Scene comparison data
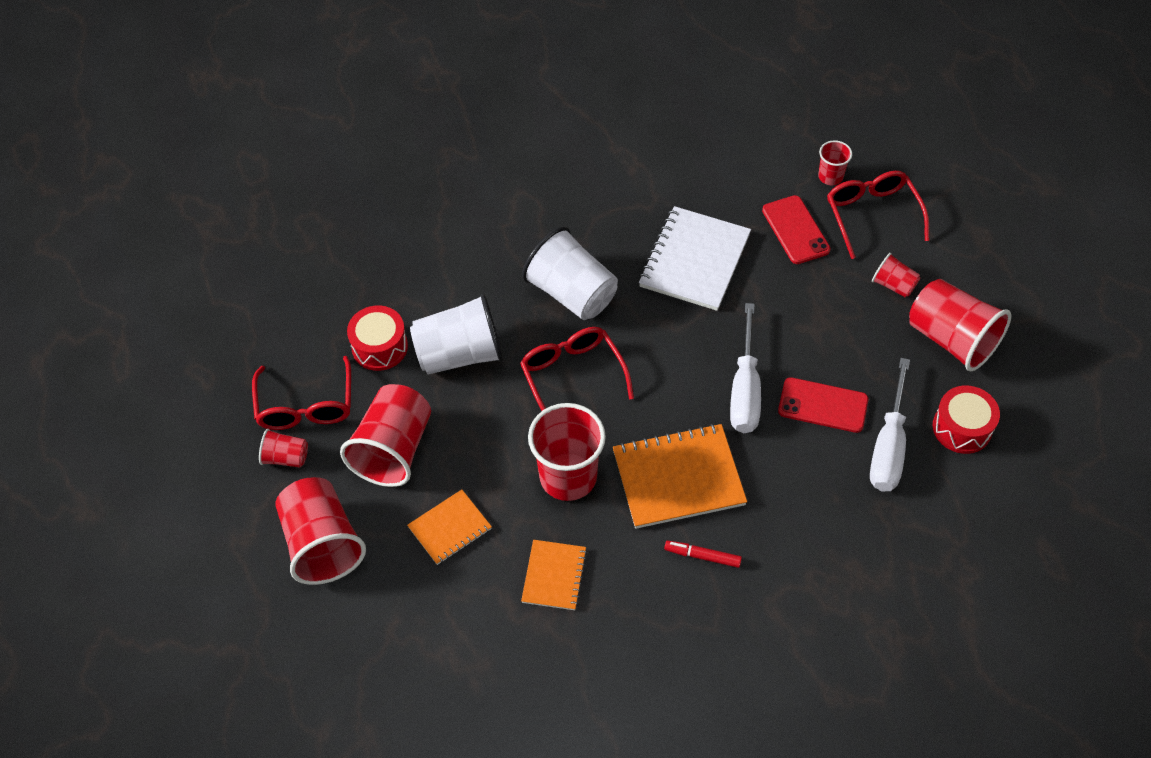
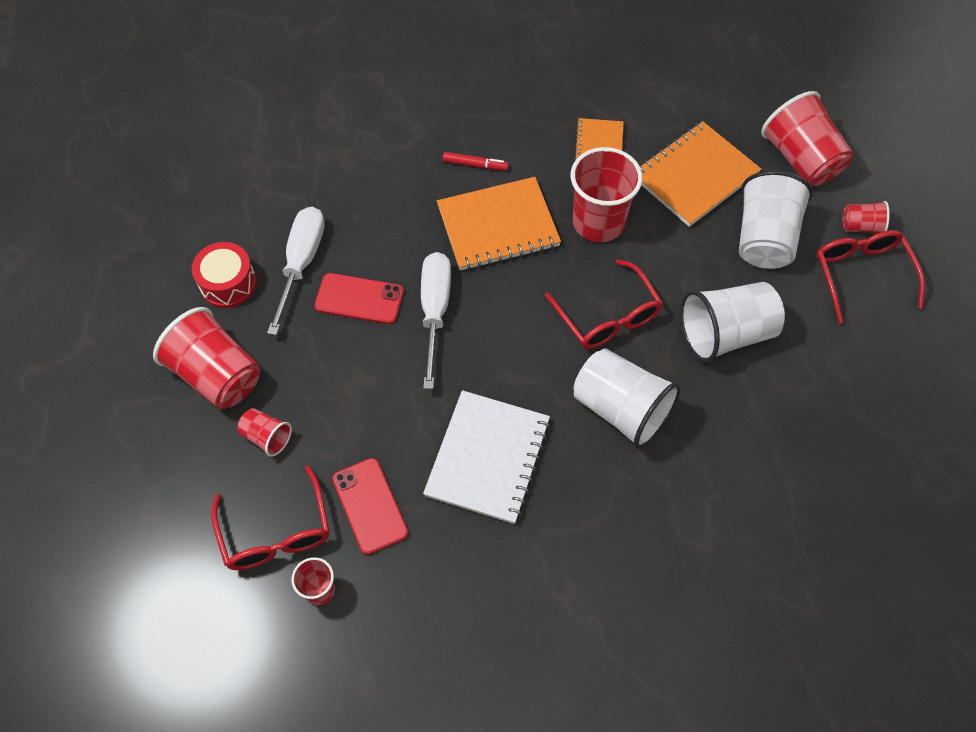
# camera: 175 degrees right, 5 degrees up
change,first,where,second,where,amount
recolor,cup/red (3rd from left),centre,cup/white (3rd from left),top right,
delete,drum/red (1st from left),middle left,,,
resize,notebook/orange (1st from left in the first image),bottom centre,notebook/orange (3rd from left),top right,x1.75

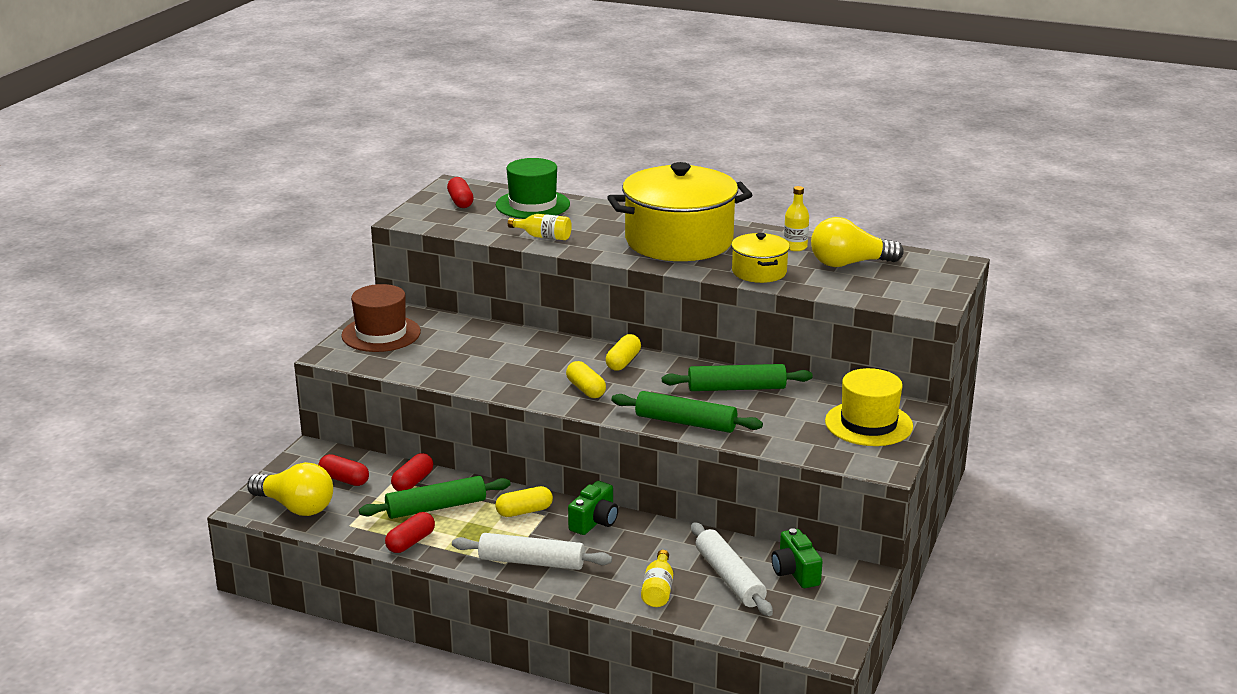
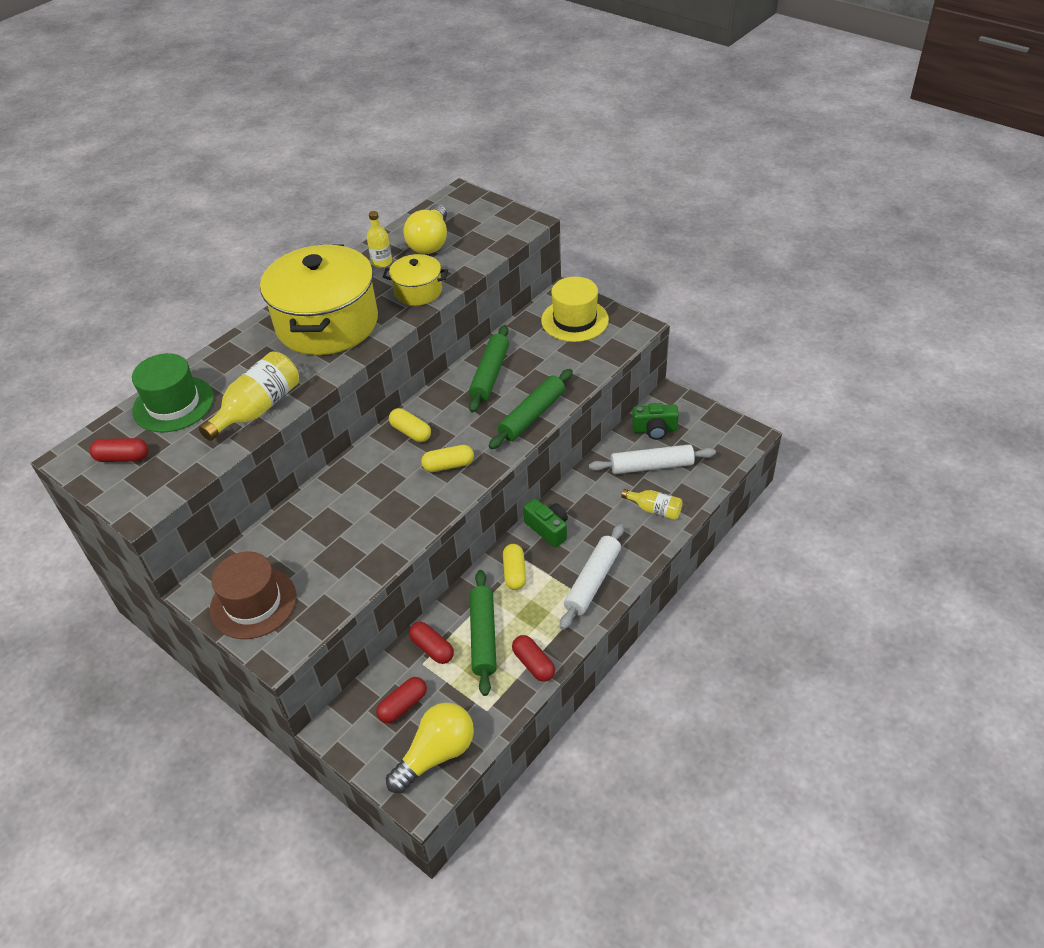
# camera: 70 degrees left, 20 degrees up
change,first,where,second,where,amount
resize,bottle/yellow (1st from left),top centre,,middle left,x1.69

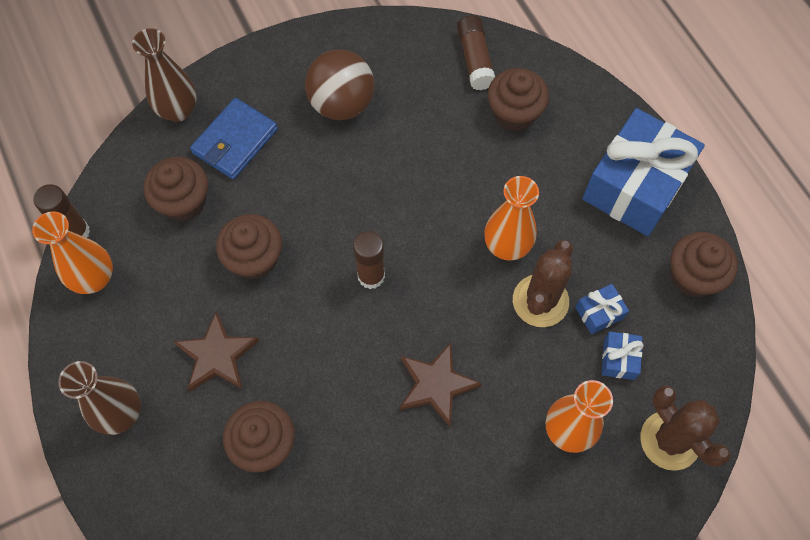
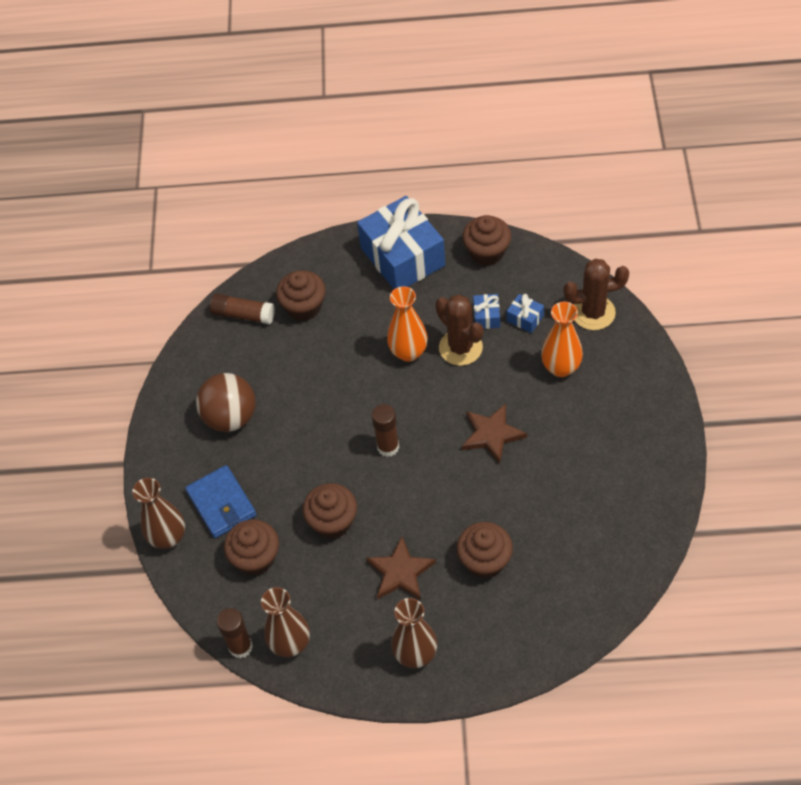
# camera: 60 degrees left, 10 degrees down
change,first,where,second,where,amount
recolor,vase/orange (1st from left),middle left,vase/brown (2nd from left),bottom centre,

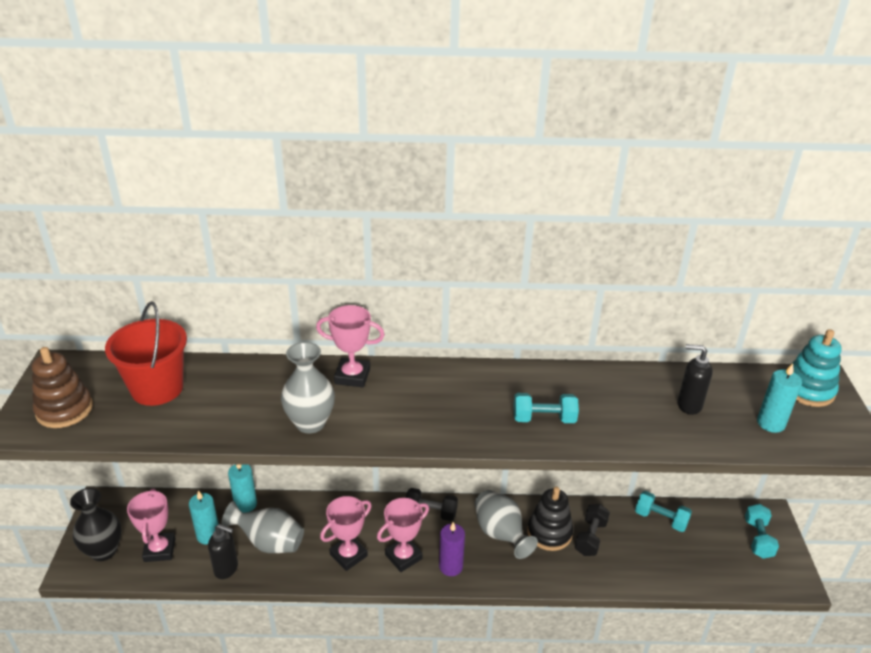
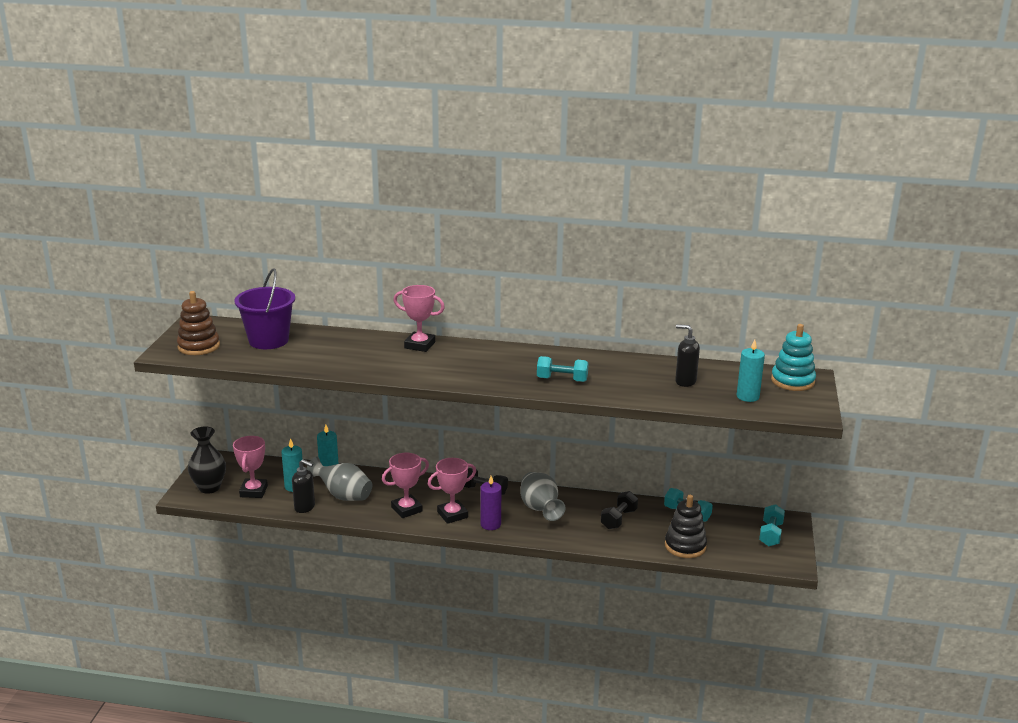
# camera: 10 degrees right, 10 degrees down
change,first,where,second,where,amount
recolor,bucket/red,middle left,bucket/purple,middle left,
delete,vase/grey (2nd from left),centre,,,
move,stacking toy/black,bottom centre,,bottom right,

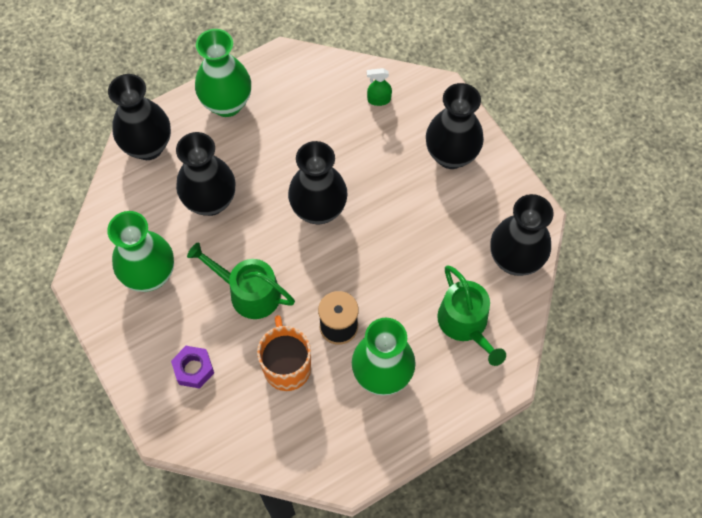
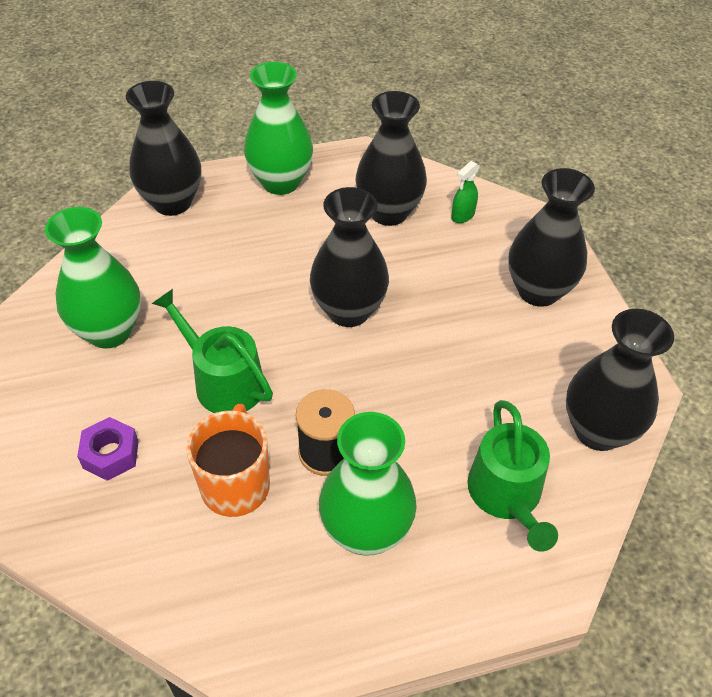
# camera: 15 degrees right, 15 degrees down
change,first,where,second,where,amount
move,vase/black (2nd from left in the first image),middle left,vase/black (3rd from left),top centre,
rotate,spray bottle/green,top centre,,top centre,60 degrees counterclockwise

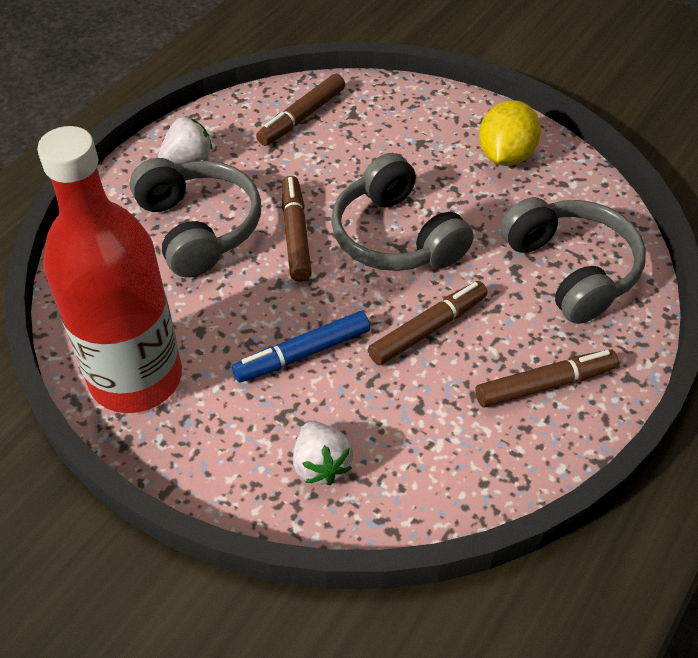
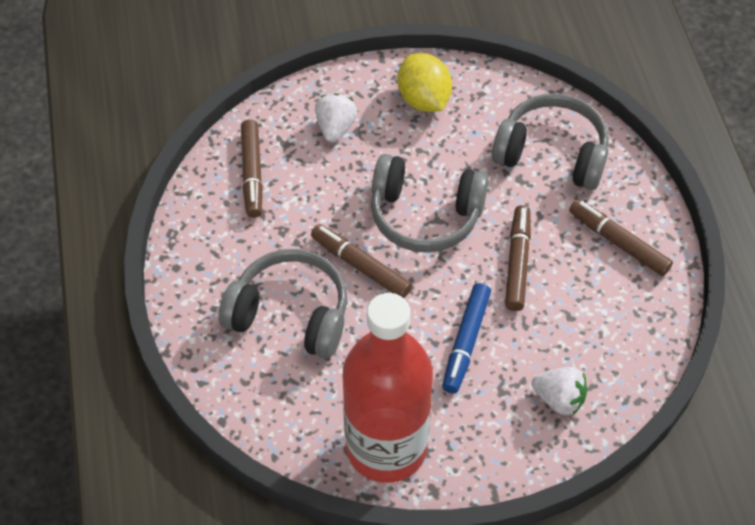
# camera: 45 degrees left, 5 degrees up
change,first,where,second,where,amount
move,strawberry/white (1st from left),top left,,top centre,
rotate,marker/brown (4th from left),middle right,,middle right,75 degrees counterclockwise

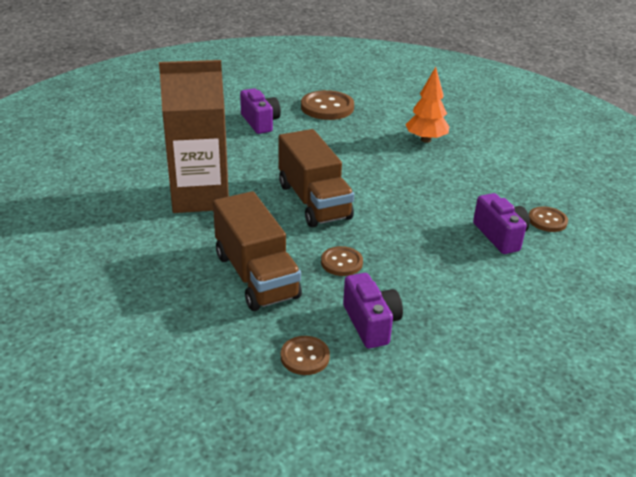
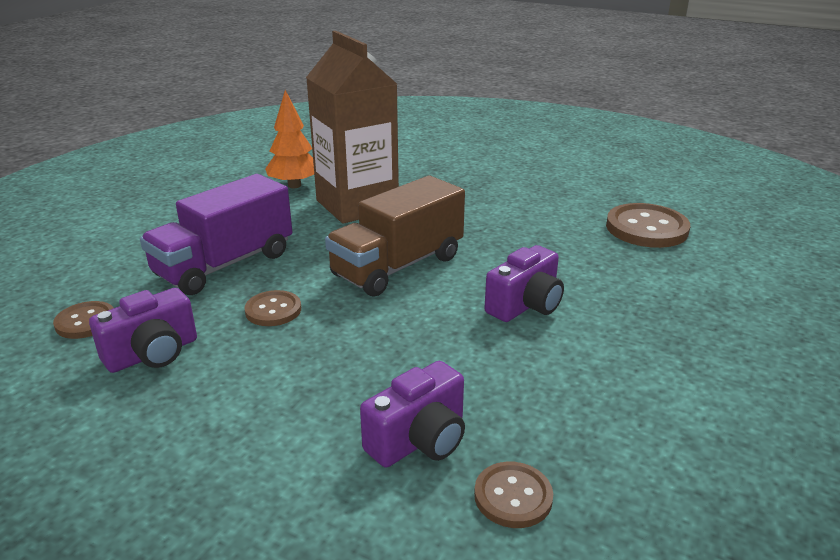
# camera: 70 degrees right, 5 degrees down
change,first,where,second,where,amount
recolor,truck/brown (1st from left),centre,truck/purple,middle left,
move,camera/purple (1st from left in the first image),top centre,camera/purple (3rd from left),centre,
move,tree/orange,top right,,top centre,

Task directions → What you give back should be only the lines of the records above, starting at the line with "recolor,cup/red (3rd from" and ending at the line with "delete,drum/red (1st from", restated word for word.

Result of this task →
recolor,cup/red (3rd from left),centre,cup/white (3rd from left),top right,
delete,drum/red (1st from left),middle left,,,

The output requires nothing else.